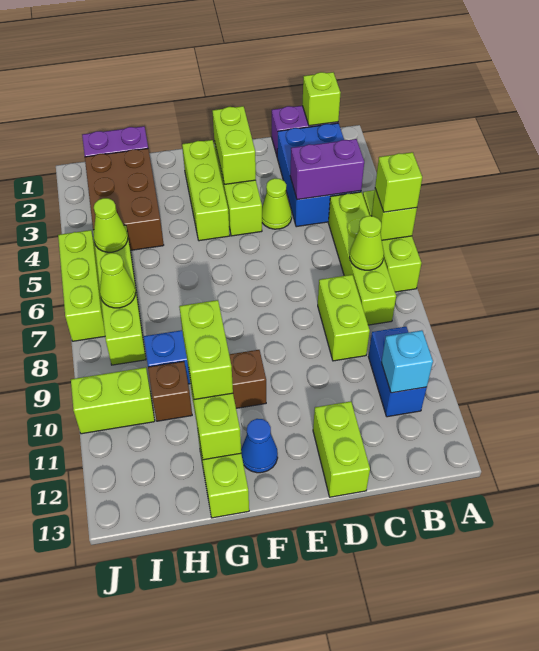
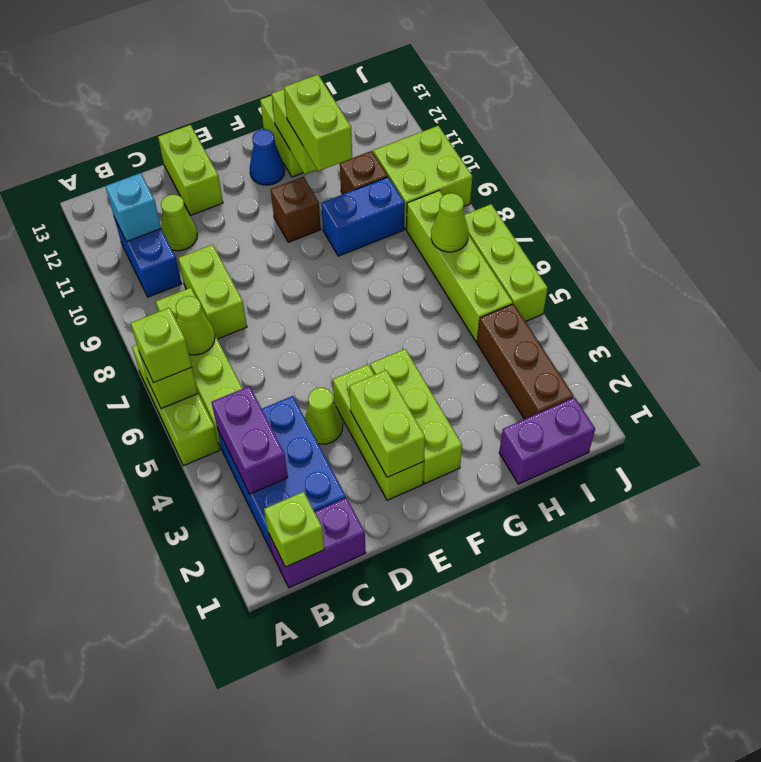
purple brick B4:C4 level 2 -> purple brick B3:B4 level 2
brown brick H2:I4 level 1 -> brown brick I2:I4 level 1
lime cone I5 level 2 -> lime cone C11 level 1
lime brick I10:J10 level 1 -> lime brick I9:J10 level 1

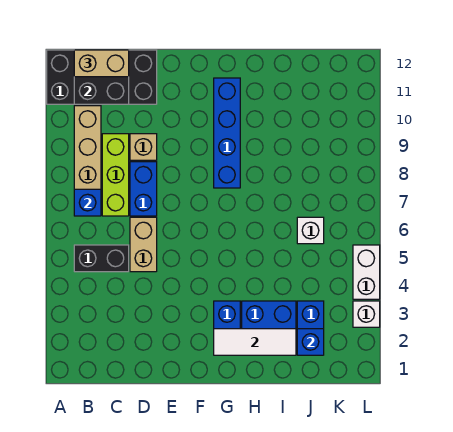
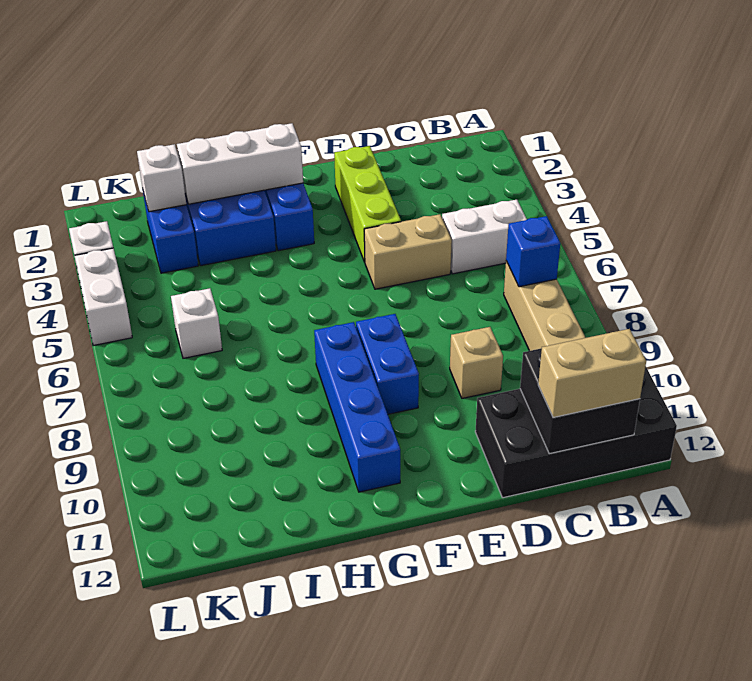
black brick B5:C5 level 1 -> white brick B5:C5 level 1
lime brick C7:C9 level 1 -> lime brick E2:E4 level 1
tan brick D5:D6 level 1 -> tan brick D5:E5 level 1
blue brick D7:D8 level 1 -> blue brick F8:F9 level 1
white tile G2:I2 level 2 -> white brick G2:I2 level 2
blue brick J2 level 2 -> white brick J2 level 2

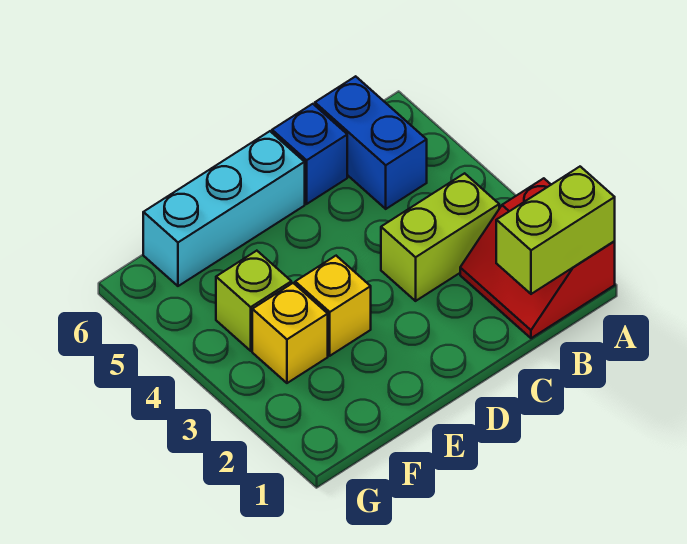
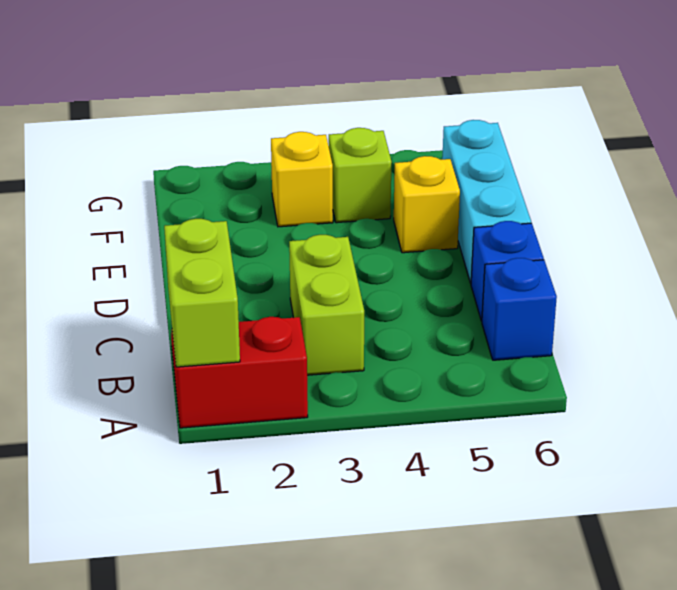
blue brick B5:B6 level 1 -> blue brick B6 level 1
yellow brick E3 level 1 -> yellow brick E5 level 1

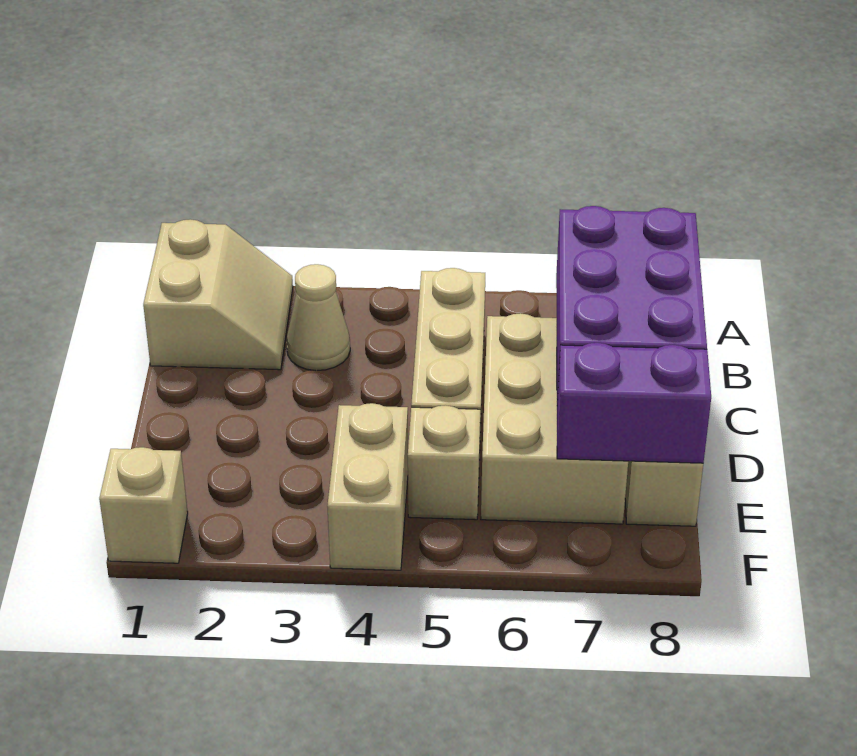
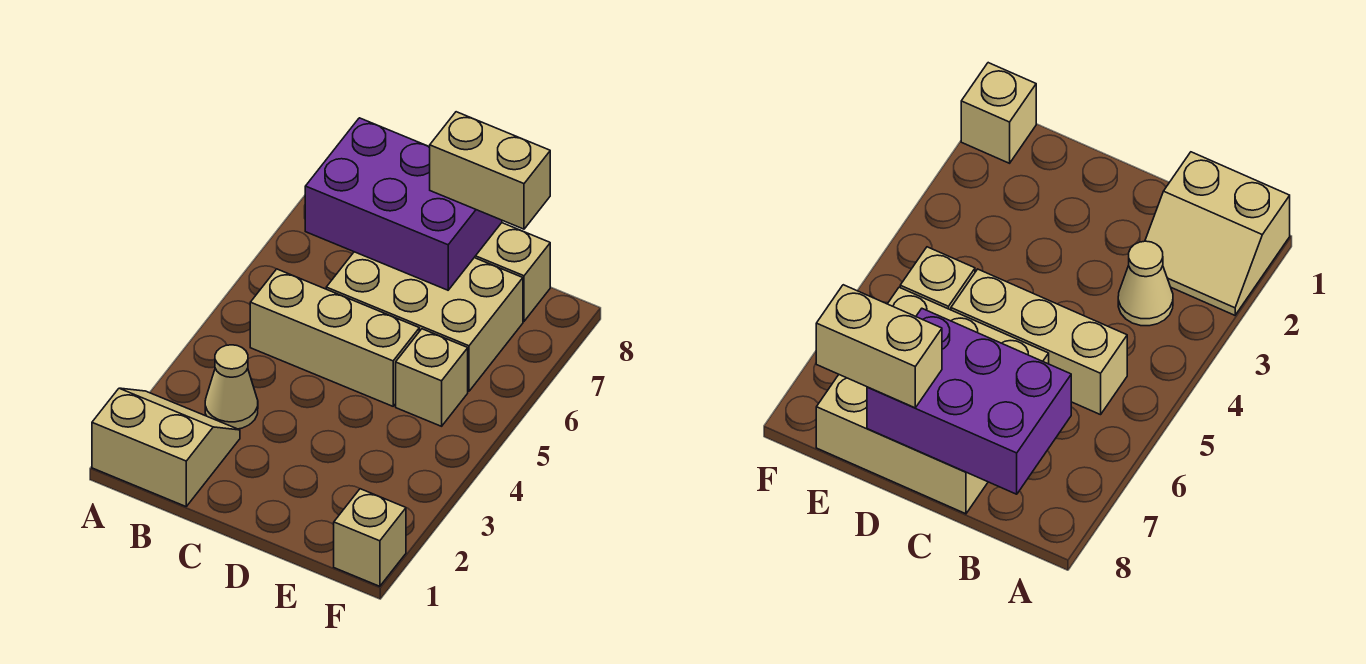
tan brick E4:F4 level 1 -> tan brick D8:E8 level 3
purple brick E7:E8 level 2 -> none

────

Task requirements: What lines in the material above hold the string "blue"? List them.

Result of the task:
blue brick D7:D8 level 1 -> blue brick F8:F9 level 1
blue brick J2 level 2 -> white brick J2 level 2
blue brick B5:B6 level 1 -> blue brick B6 level 1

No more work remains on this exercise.